**Requirement:**
Copy every line of the records below where the word "none" occurs.

====== Data to use

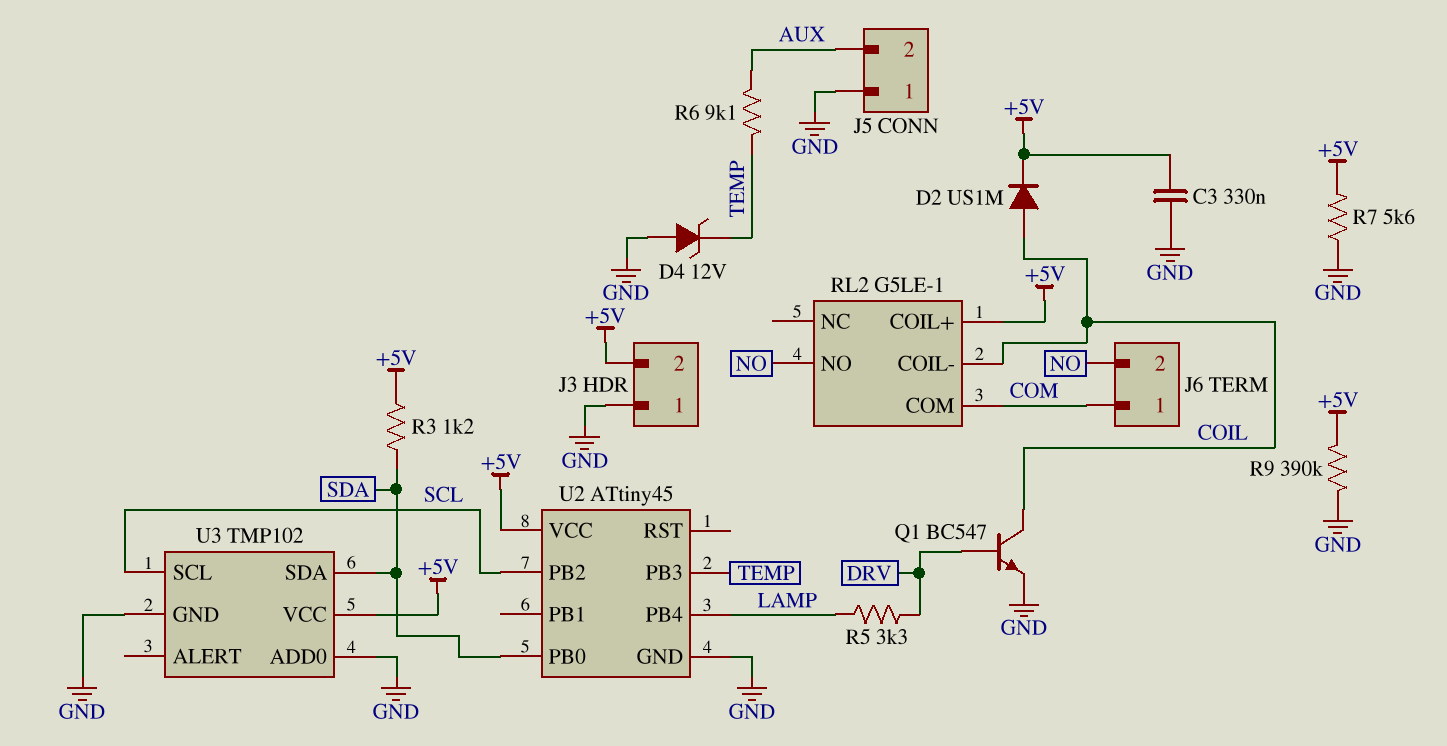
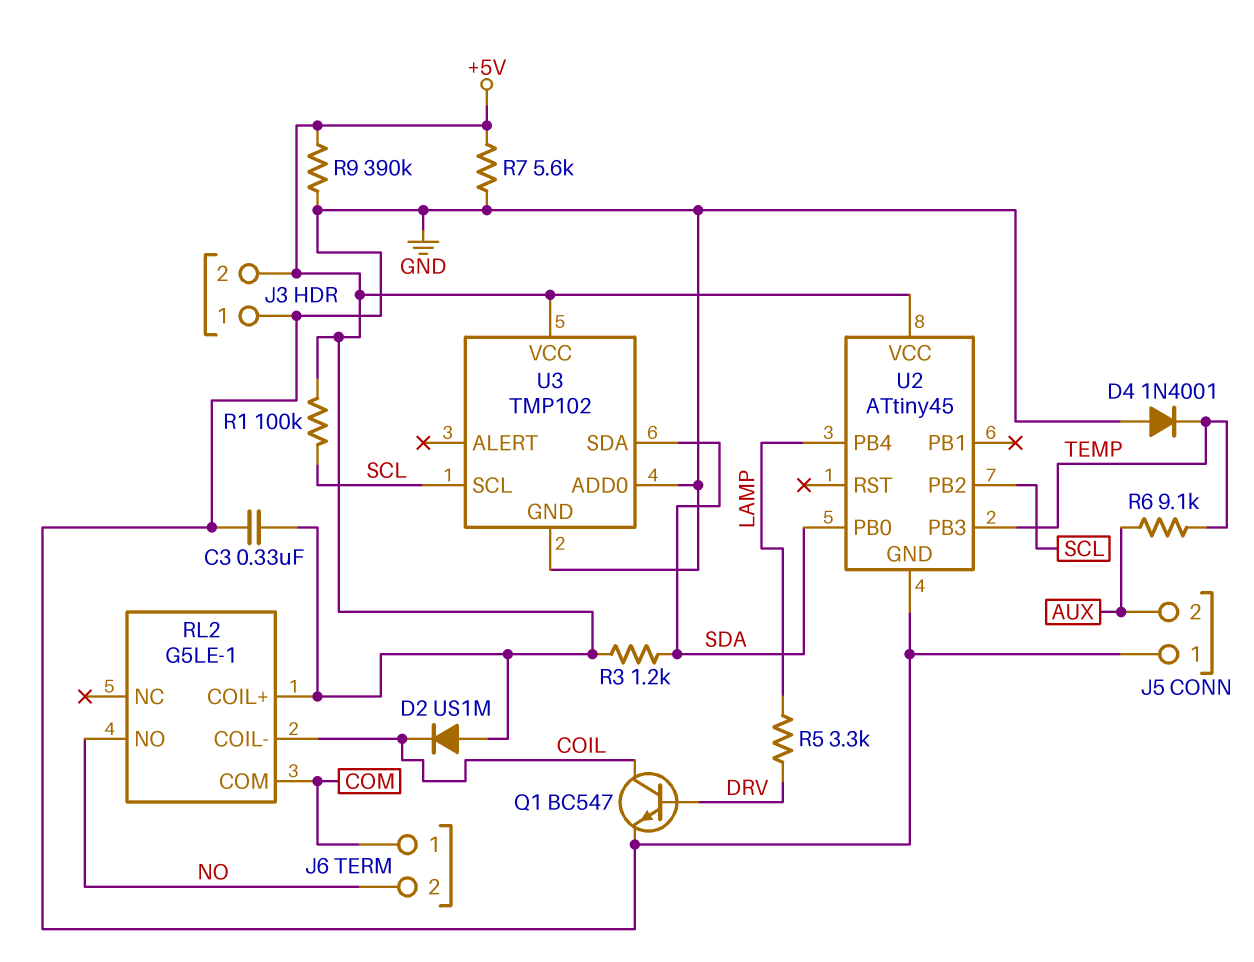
D2: diode US1M (A COIL, K +5V) -> diode US1M (A +5V, K COIL)
D4: zener 12V (A GND, K TEMP) -> diode 1N4001 (A GND, K TEMP)
R1: none -> 100k (+5V, SCL)

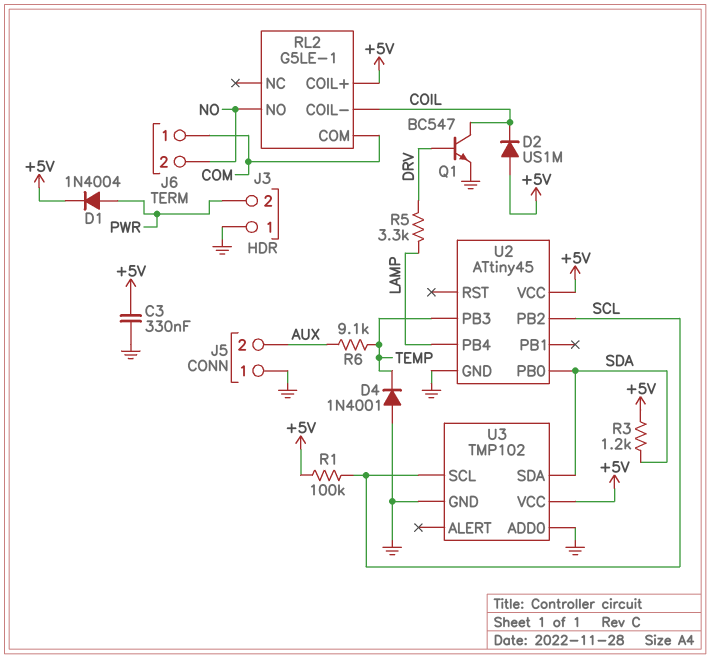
D1: none -> diode 1N4004 (A PWR, K +5V)
J3 pin 2: +5V -> PWR
R7: 5.6k (+5V, GND) -> none
R9: 390k (+5V, GND) -> none

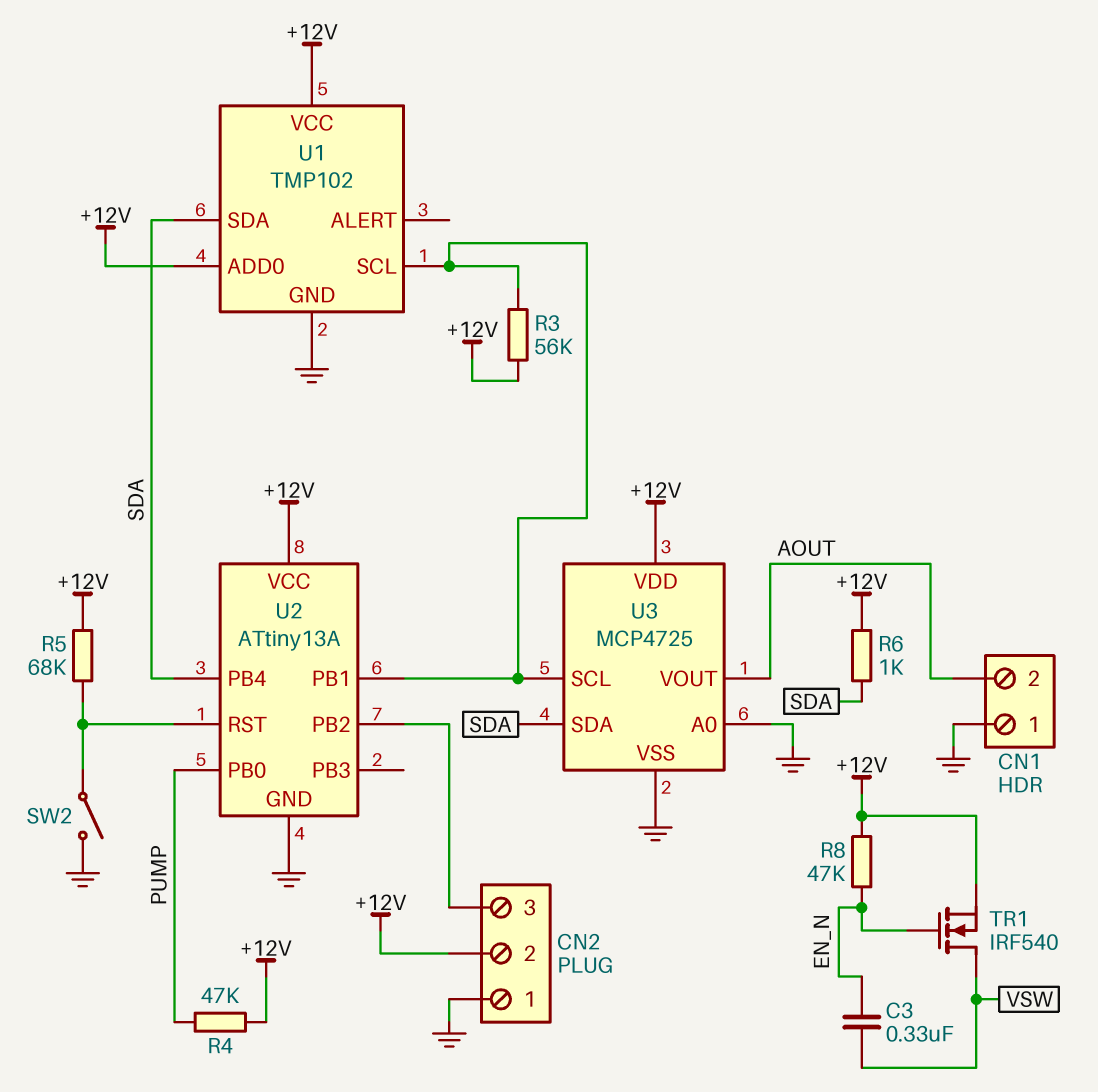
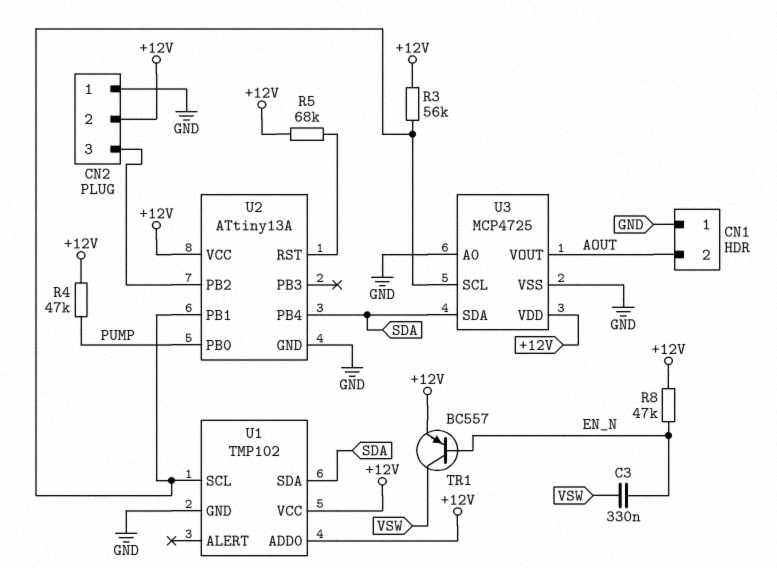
R6: 1k (+12V, SDA) -> none
SW2: switch (GND, U2/RST) -> none
TR1: NMOS IRF540 (G EN_N, D VSW, S +12V) -> PNP BC557 (B EN_N, C VSW, E +12V)

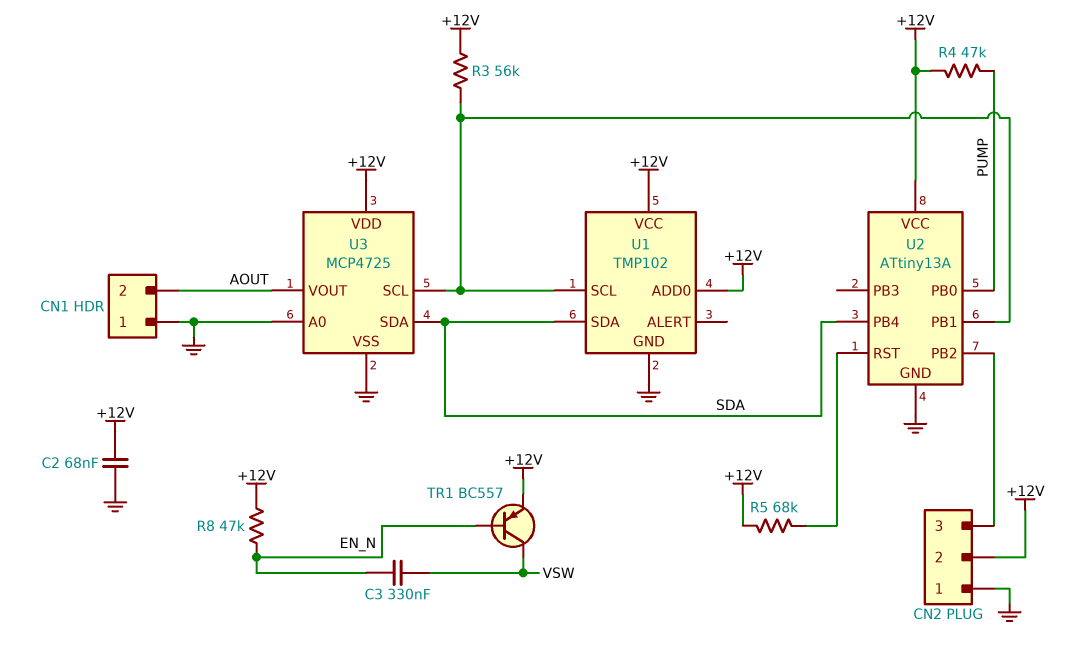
C2: none -> 68nF (+12V, GND)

============

**Worked solution:**
R1: none -> 100k (+5V, SCL)
D1: none -> diode 1N4004 (A PWR, K +5V)
R7: 5.6k (+5V, GND) -> none
R9: 390k (+5V, GND) -> none
R6: 1k (+12V, SDA) -> none
SW2: switch (GND, U2/RST) -> none
C2: none -> 68nF (+12V, GND)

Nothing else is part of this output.